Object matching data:
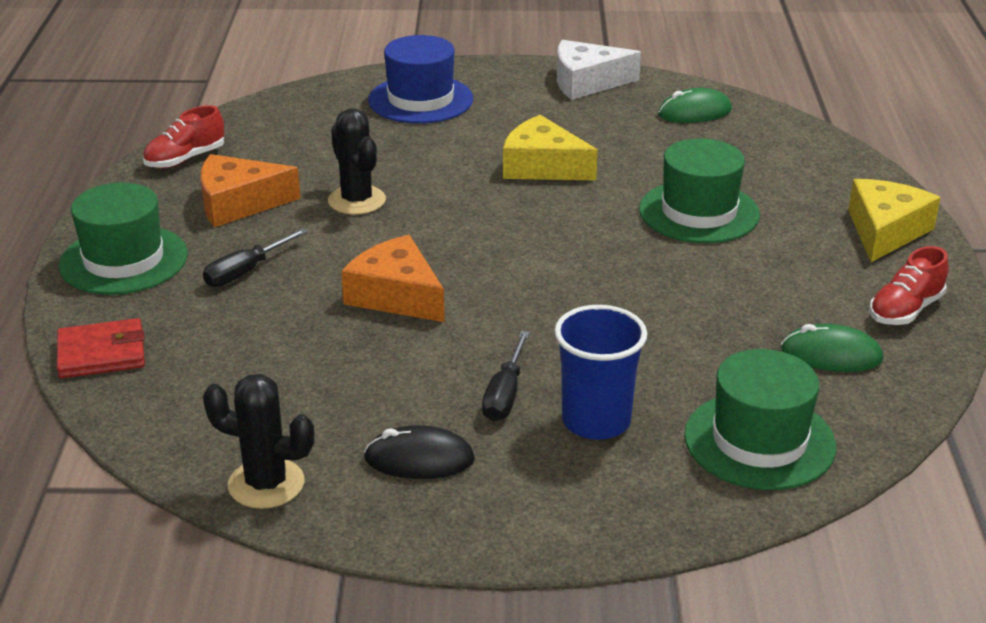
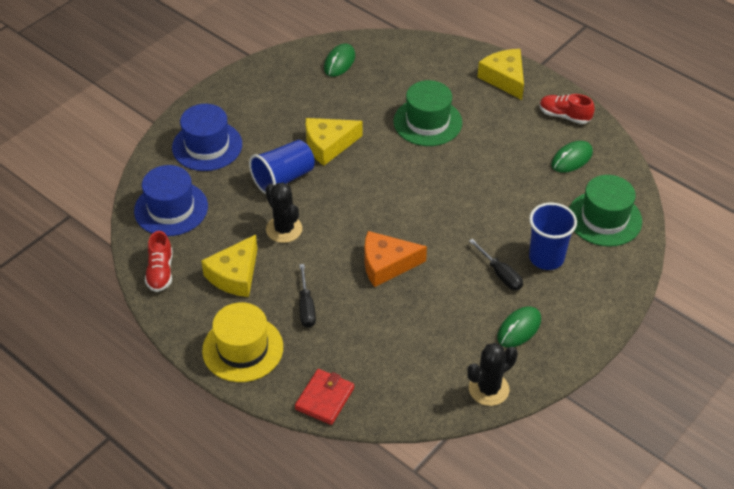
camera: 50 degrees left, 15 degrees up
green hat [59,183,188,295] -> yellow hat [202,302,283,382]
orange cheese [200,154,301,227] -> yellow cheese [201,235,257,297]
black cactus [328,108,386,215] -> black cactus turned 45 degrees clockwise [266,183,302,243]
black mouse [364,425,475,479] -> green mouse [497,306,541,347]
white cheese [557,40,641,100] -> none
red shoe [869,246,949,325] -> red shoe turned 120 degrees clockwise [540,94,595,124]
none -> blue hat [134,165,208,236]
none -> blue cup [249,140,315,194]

--

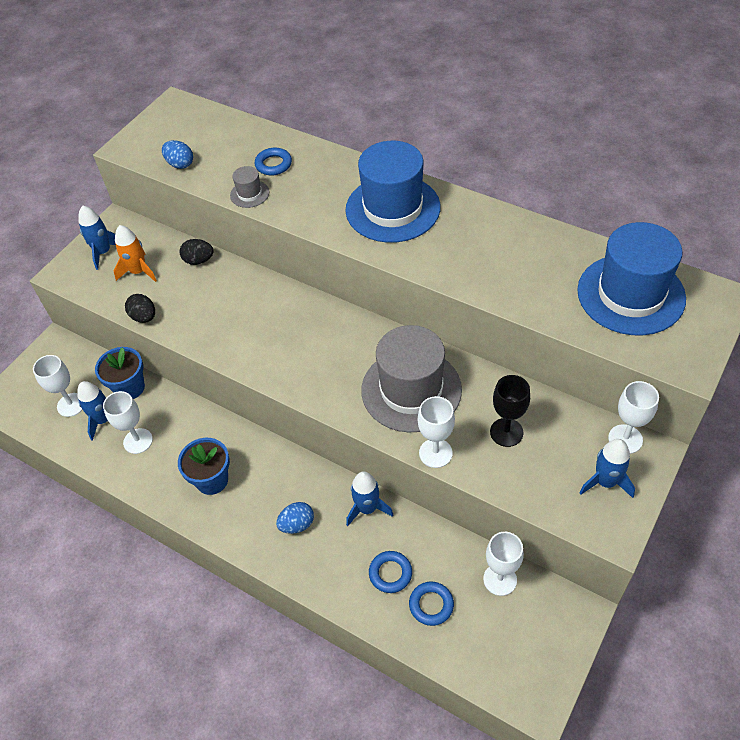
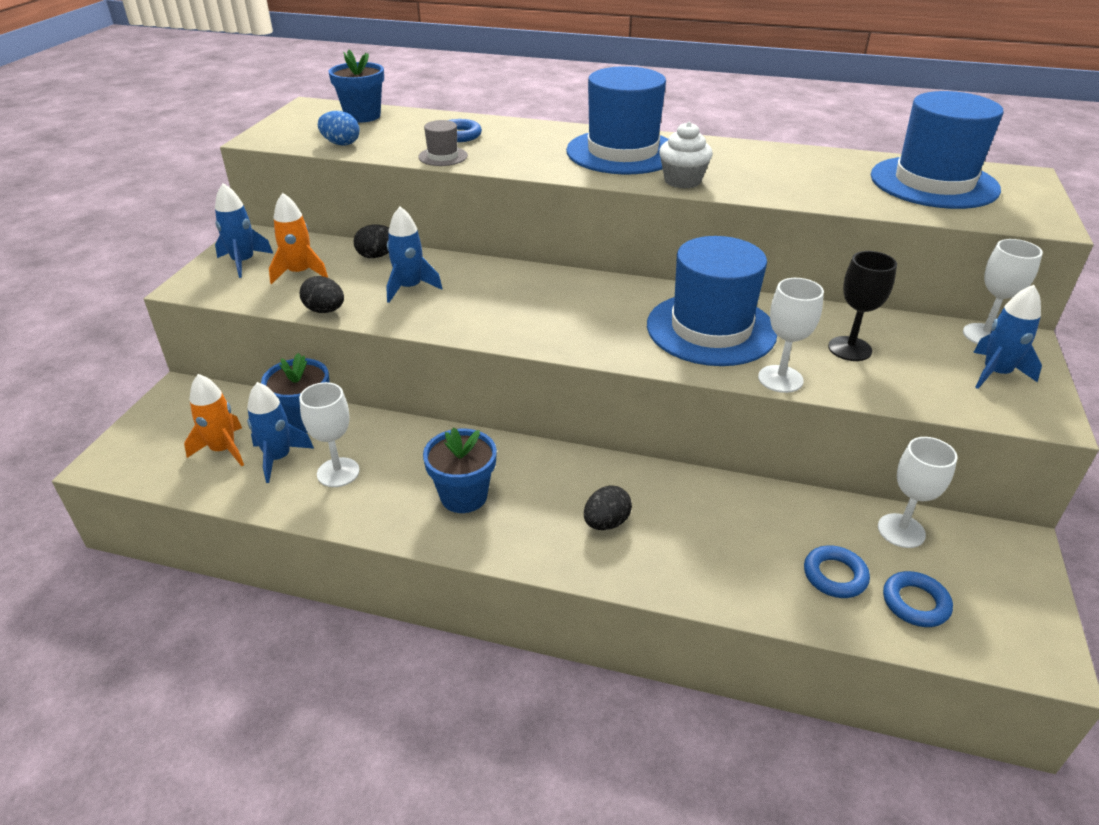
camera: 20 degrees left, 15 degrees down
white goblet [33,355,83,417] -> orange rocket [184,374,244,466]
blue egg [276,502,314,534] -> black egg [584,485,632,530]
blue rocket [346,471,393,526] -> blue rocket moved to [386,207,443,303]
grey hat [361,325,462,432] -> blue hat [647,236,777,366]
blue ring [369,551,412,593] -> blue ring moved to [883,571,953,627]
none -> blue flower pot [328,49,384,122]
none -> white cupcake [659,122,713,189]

...

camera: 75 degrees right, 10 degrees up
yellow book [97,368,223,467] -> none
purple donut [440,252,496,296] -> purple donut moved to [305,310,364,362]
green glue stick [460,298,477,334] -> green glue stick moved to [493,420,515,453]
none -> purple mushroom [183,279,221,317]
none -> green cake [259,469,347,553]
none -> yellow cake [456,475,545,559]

HOW TO COMPLETE THIS TASK :: Beginning at the line above with "white cheese [557,40,641,100] -> none" and finishing at the line with "none -> blue cup [249,140,315,194]", return each line exactly and return nothing else.

WRITTEN REPLY ::
white cheese [557,40,641,100] -> none
red shoe [869,246,949,325] -> red shoe turned 120 degrees clockwise [540,94,595,124]
none -> blue hat [134,165,208,236]
none -> blue cup [249,140,315,194]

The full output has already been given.